[EXERCISE REQUIREMENTS] From the records below, copy each line that has the word "pink" in it.
*** MATERIAL FOR THE TASK ***
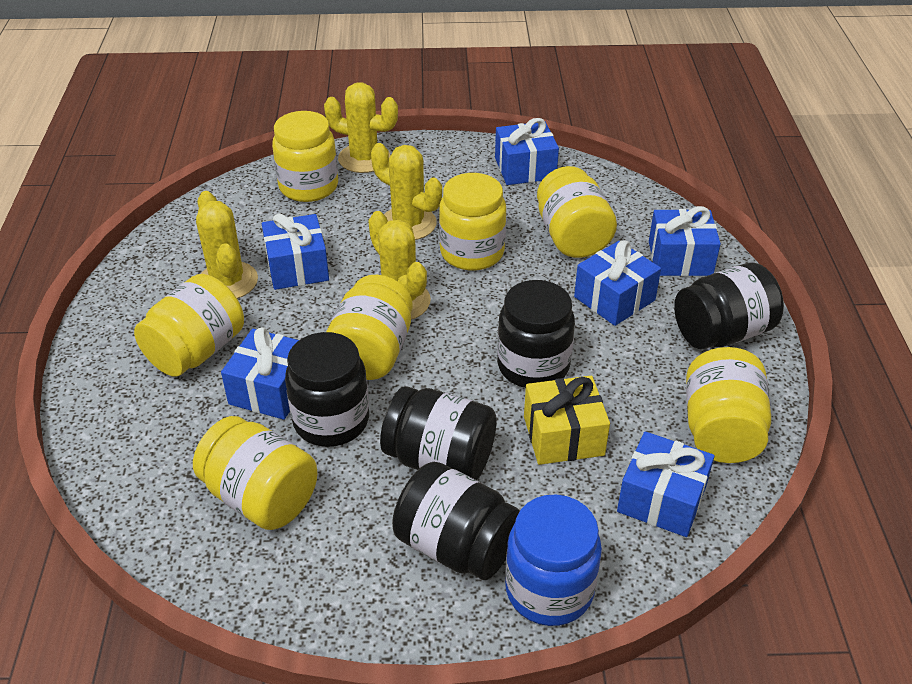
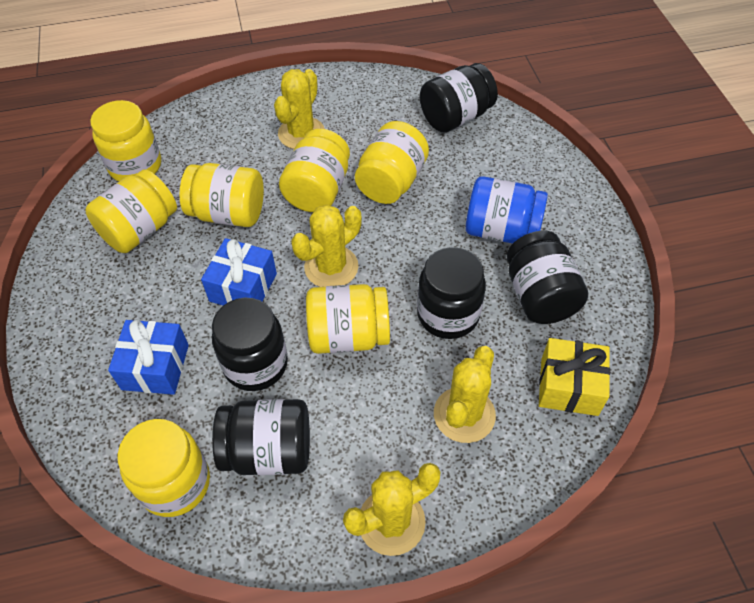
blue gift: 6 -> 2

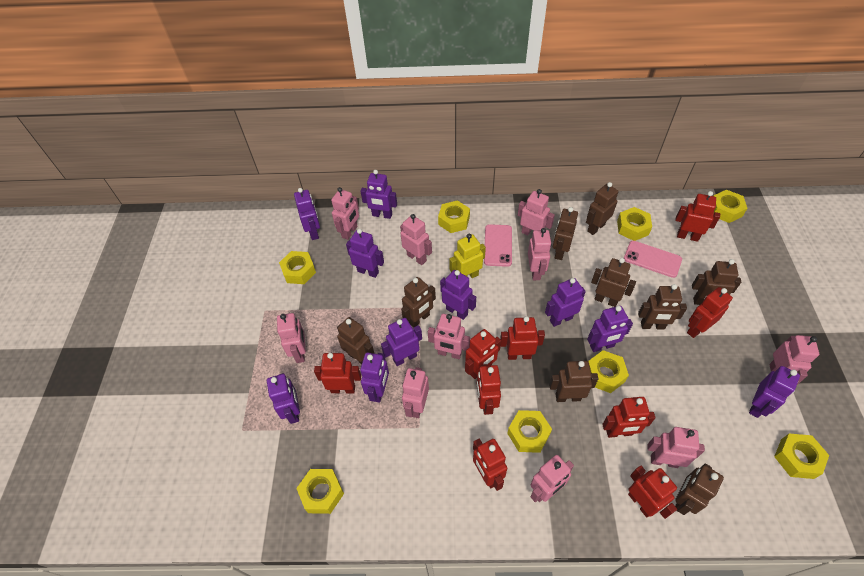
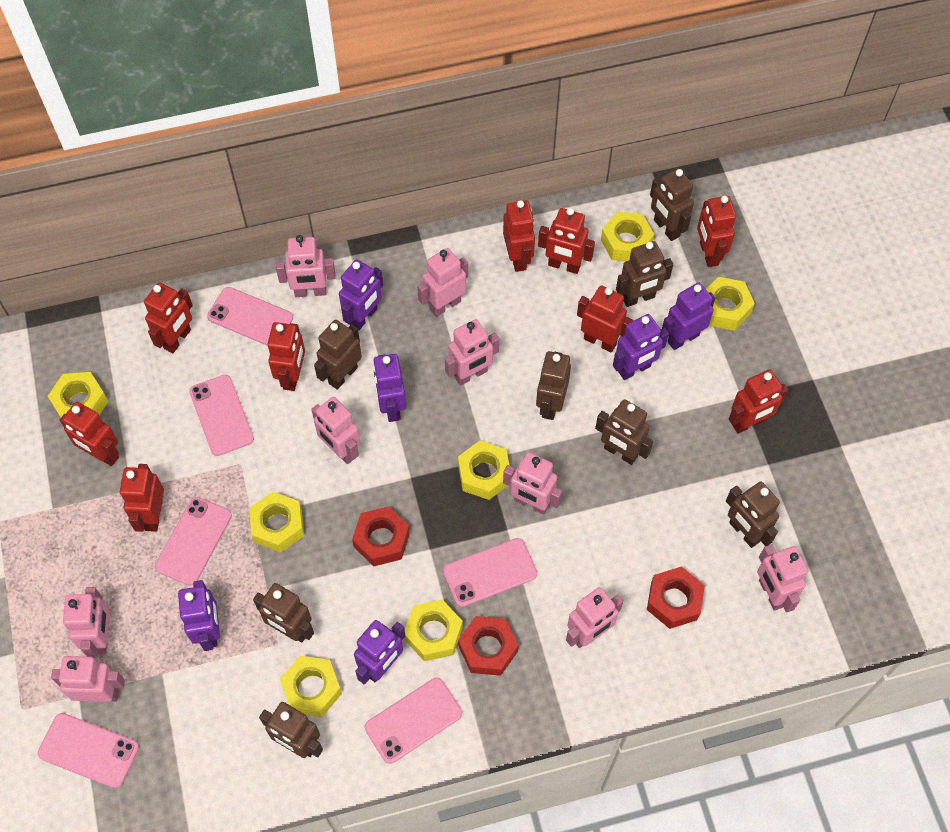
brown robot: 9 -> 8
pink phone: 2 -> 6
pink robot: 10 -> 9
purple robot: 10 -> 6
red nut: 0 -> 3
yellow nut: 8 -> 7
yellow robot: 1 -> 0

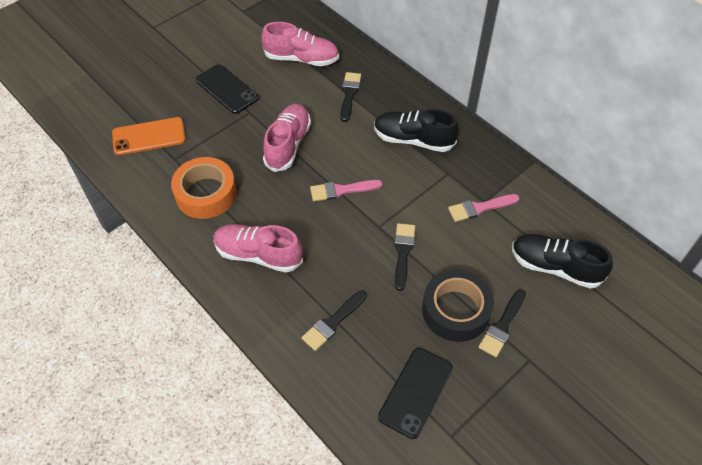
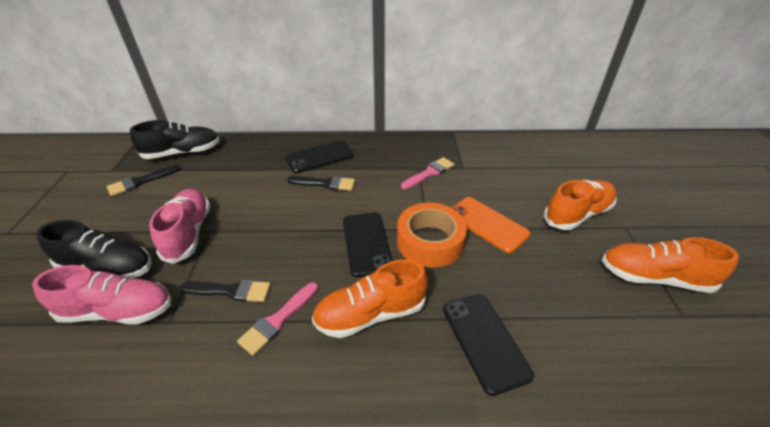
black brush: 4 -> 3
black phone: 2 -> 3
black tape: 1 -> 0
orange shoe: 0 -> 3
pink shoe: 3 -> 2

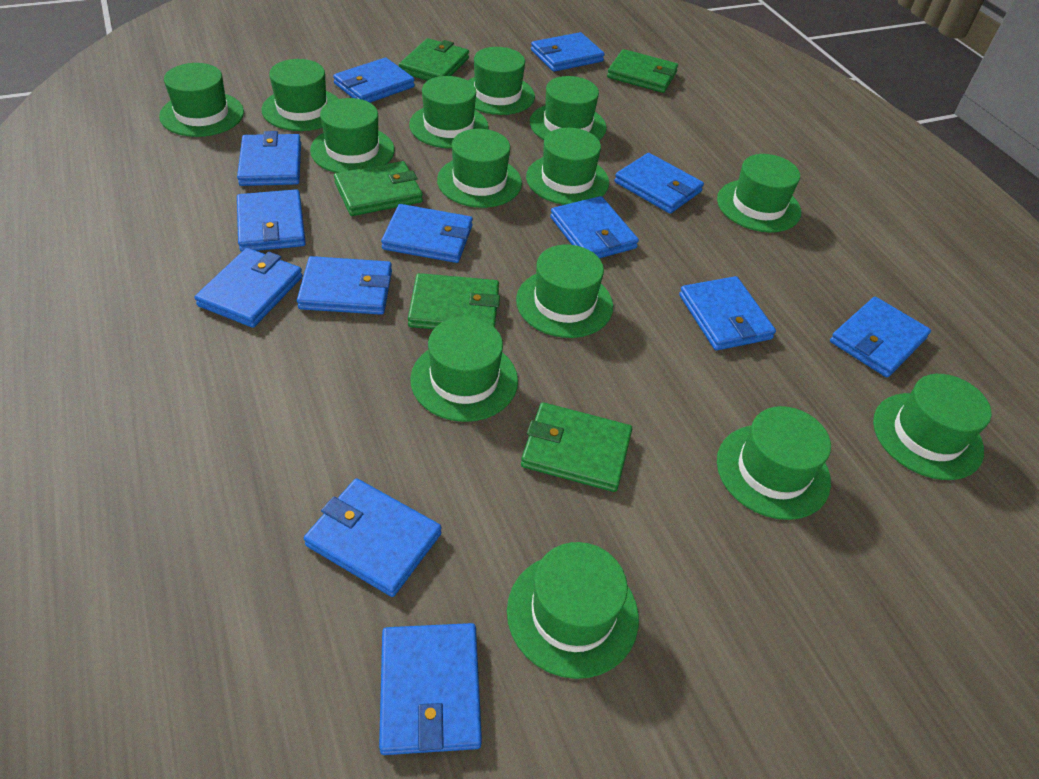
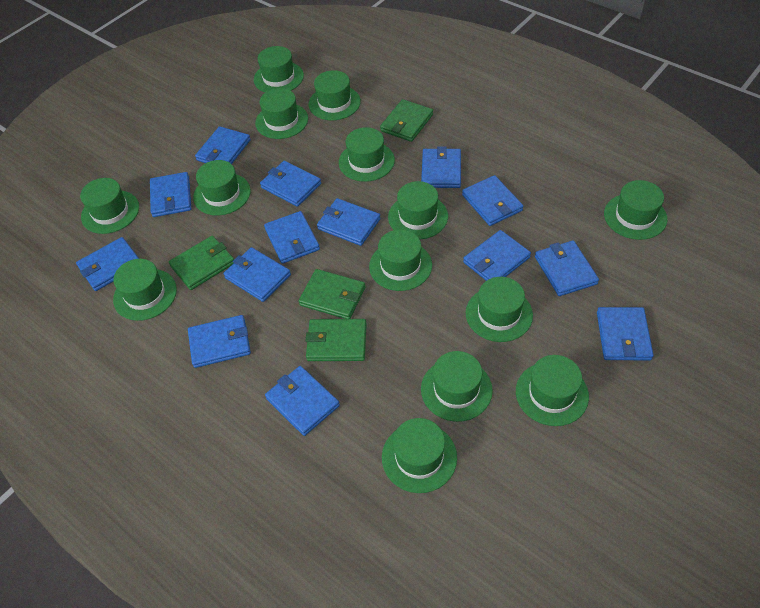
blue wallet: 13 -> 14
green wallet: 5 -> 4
***
[FINISHED EXERCISE]
pink phone: 2 -> 6
pink robot: 10 -> 9
pink shoe: 3 -> 2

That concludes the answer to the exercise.